### Dataset records

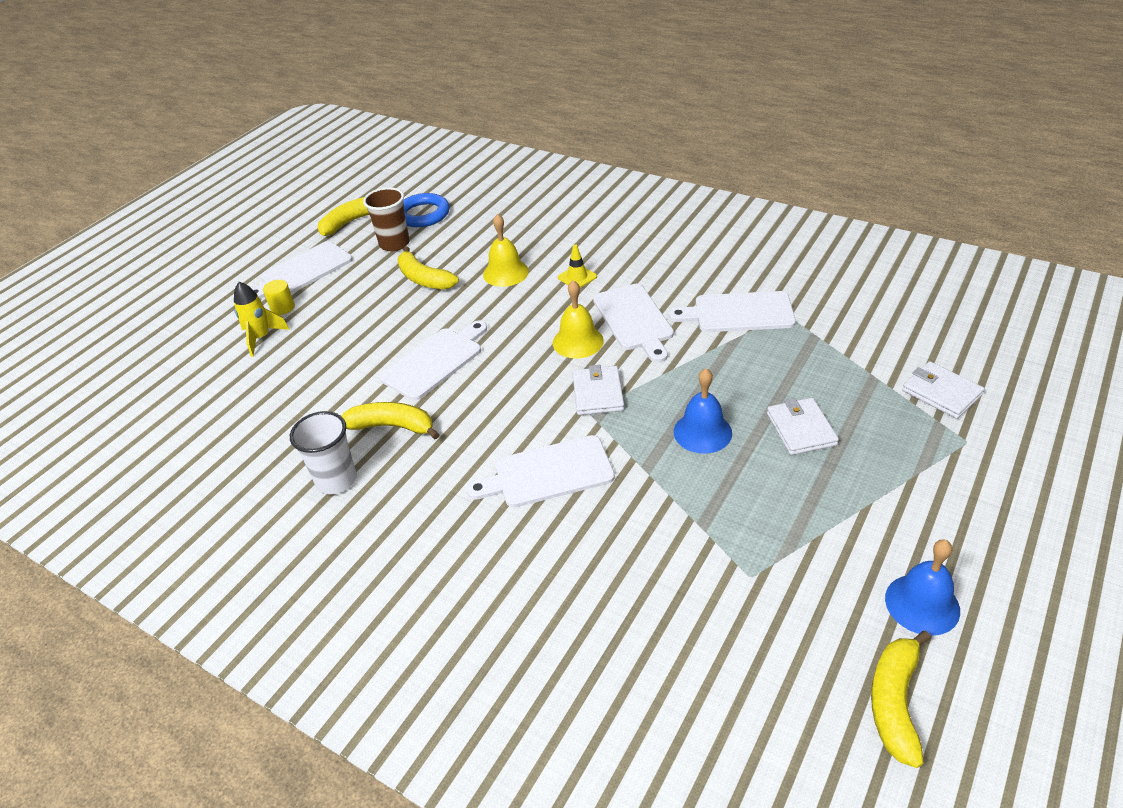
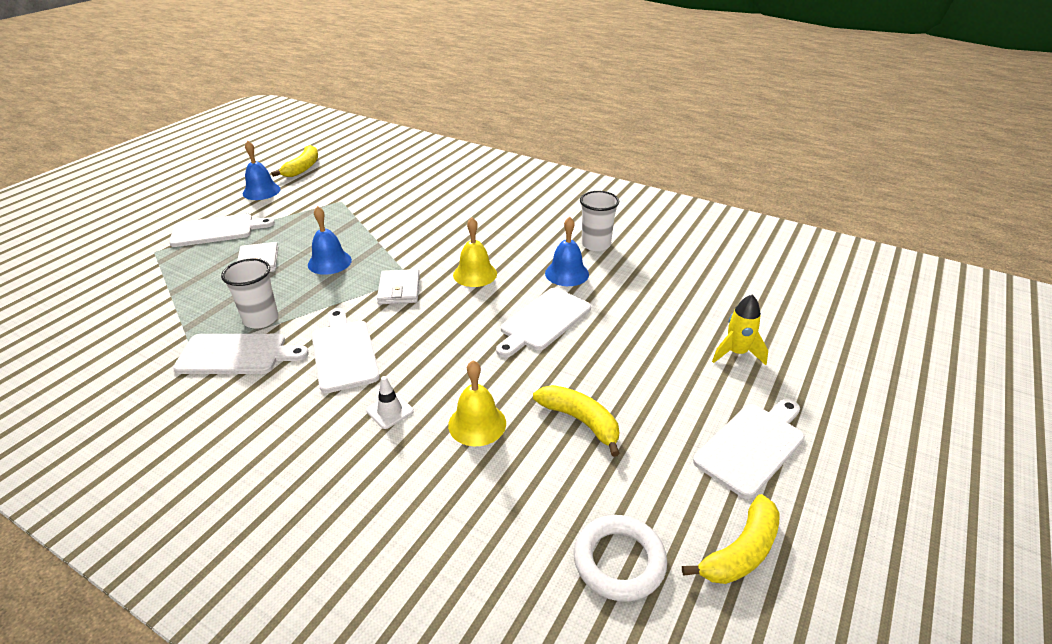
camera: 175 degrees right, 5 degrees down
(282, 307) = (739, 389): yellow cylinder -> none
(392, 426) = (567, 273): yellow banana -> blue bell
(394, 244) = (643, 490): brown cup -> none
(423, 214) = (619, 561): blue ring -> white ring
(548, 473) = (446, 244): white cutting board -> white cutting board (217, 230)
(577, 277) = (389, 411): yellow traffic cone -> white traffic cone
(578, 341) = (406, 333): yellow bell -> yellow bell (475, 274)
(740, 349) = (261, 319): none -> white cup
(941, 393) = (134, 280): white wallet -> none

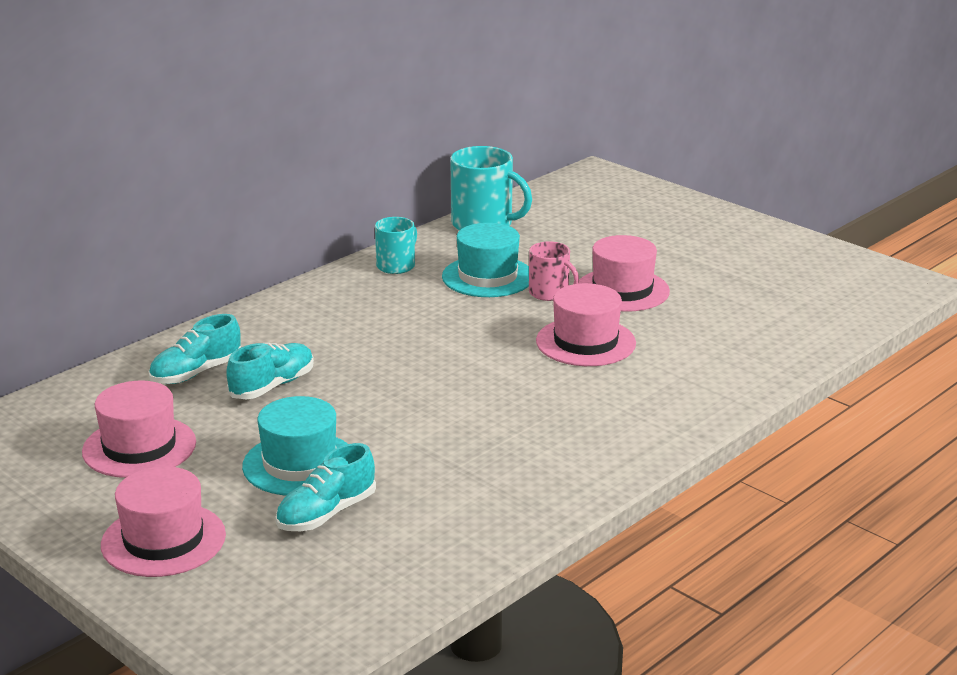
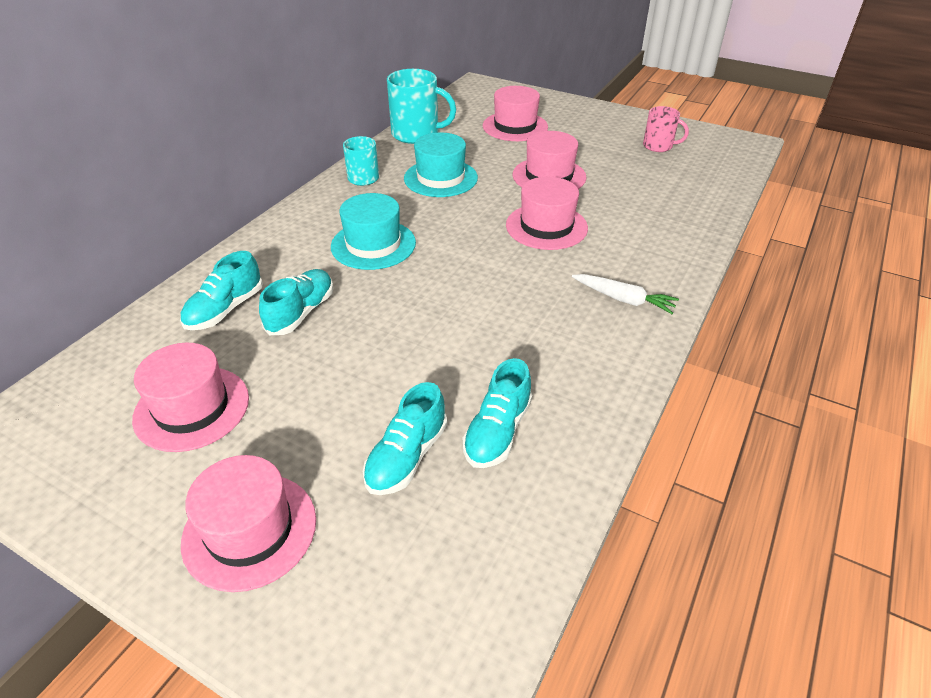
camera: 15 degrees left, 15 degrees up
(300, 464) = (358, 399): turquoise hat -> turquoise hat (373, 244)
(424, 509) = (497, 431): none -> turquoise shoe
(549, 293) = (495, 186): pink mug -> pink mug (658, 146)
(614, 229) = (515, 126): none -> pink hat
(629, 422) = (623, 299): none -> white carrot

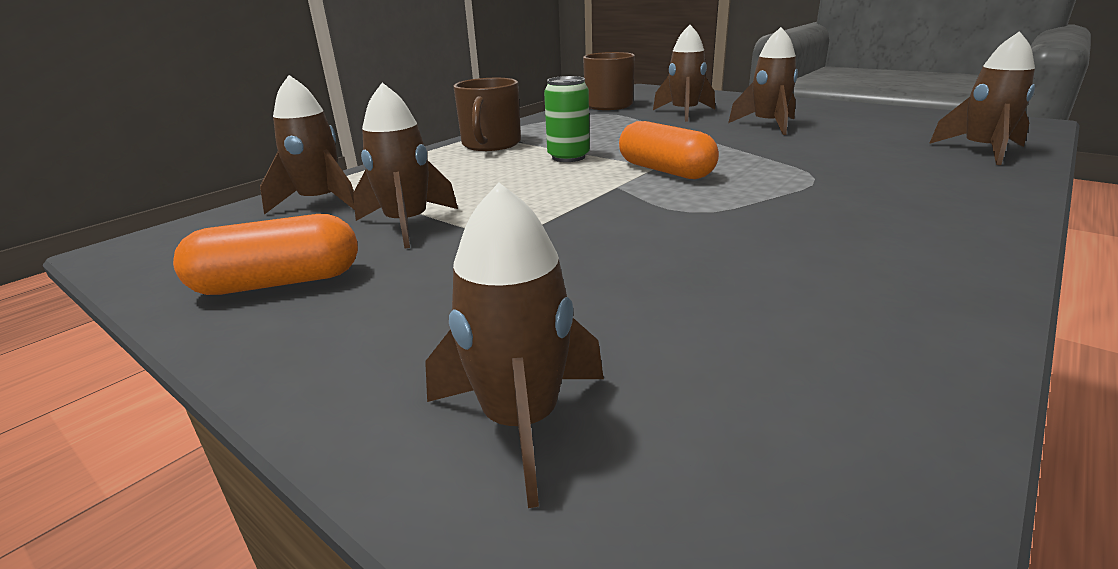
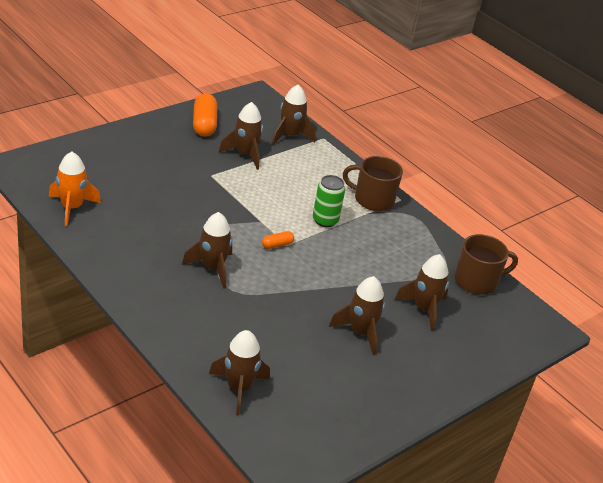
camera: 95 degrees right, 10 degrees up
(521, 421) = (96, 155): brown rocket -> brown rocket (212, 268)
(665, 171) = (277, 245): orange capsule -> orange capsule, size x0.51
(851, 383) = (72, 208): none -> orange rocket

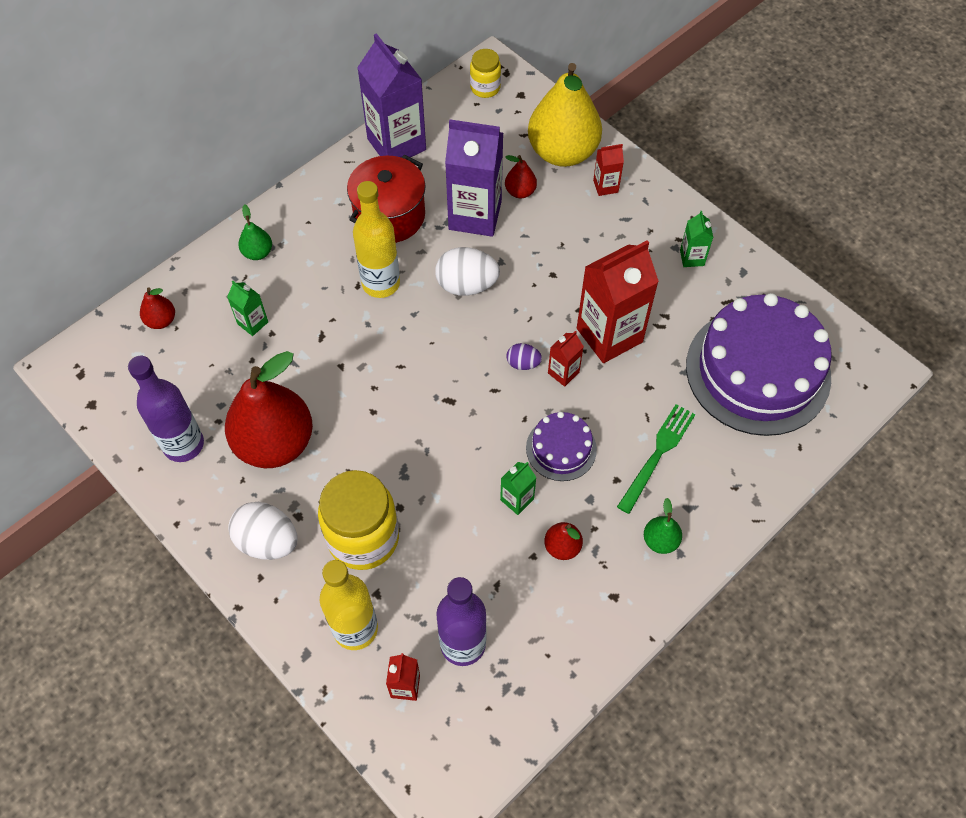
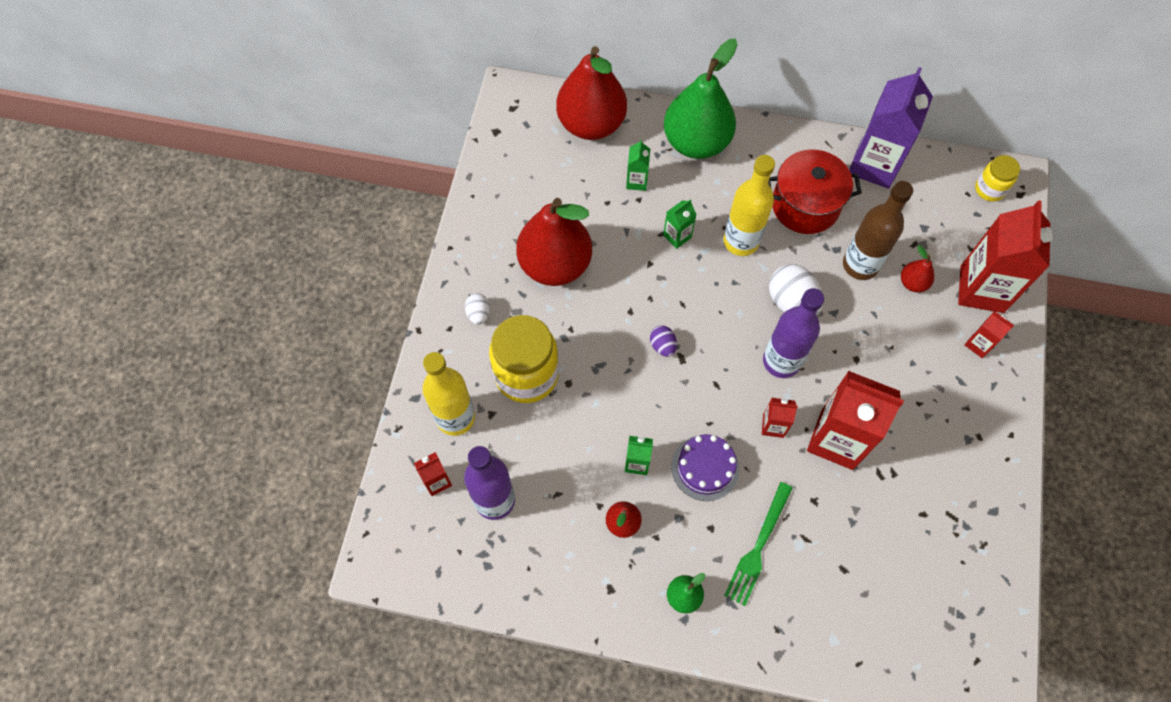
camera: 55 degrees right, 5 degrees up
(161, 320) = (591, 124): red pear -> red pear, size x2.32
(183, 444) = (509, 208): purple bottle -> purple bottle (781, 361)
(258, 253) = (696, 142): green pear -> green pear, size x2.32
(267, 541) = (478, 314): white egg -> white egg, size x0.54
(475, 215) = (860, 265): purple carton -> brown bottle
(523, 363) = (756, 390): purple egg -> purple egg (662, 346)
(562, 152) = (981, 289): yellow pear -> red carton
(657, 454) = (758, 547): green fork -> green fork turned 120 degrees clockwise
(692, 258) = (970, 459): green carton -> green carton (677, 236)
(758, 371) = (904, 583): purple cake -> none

### Problem description
Reproduce the listing exactly, minus its pictures.

### Task solution
camera: 175 degrees right, 5 degrees down
(282, 307) = (739, 389): yellow cylinder -> none
(392, 426) = (567, 273): yellow banana -> blue bell
(394, 244) = (643, 490): brown cup -> none
(423, 214) = (619, 561): blue ring -> white ring
(548, 473) = (446, 244): white cutting board -> white cutting board (217, 230)
(577, 277) = (389, 411): yellow traffic cone -> white traffic cone
(578, 341) = (406, 333): yellow bell -> yellow bell (475, 274)
(740, 349) = (261, 319): none -> white cup
(941, 393) = (134, 280): white wallet -> none

camera: 15 degrees left, 15 degrees up
(300, 464) = (358, 399): turquoise hat -> turquoise hat (373, 244)
(424, 509) = (497, 431): none -> turquoise shoe
(549, 293) = (495, 186): pink mug -> pink mug (658, 146)
(614, 229) = (515, 126): none -> pink hat
(629, 422) = (623, 299): none -> white carrot

camera: 95 degrees right, 10 degrees up
(521, 421) = (96, 155): brown rocket -> brown rocket (212, 268)
(665, 171) = (277, 245): orange capsule -> orange capsule, size x0.51
(851, 383) = (72, 208): none -> orange rocket

camera: 55 degrees right, 5 degrees up
(161, 320) = (591, 124): red pear -> red pear, size x2.32
(183, 444) = (509, 208): purple bottle -> purple bottle (781, 361)
(258, 253) = (696, 142): green pear -> green pear, size x2.32
(267, 541) = (478, 314): white egg -> white egg, size x0.54
(475, 215) = (860, 265): purple carton -> brown bottle
(523, 363) = (756, 390): purple egg -> purple egg (662, 346)
(562, 152) = (981, 289): yellow pear -> red carton
(657, 454) = (758, 547): green fork -> green fork turned 120 degrees clockwise
(692, 258) = (970, 459): green carton -> green carton (677, 236)
(758, 371) = (904, 583): purple cake -> none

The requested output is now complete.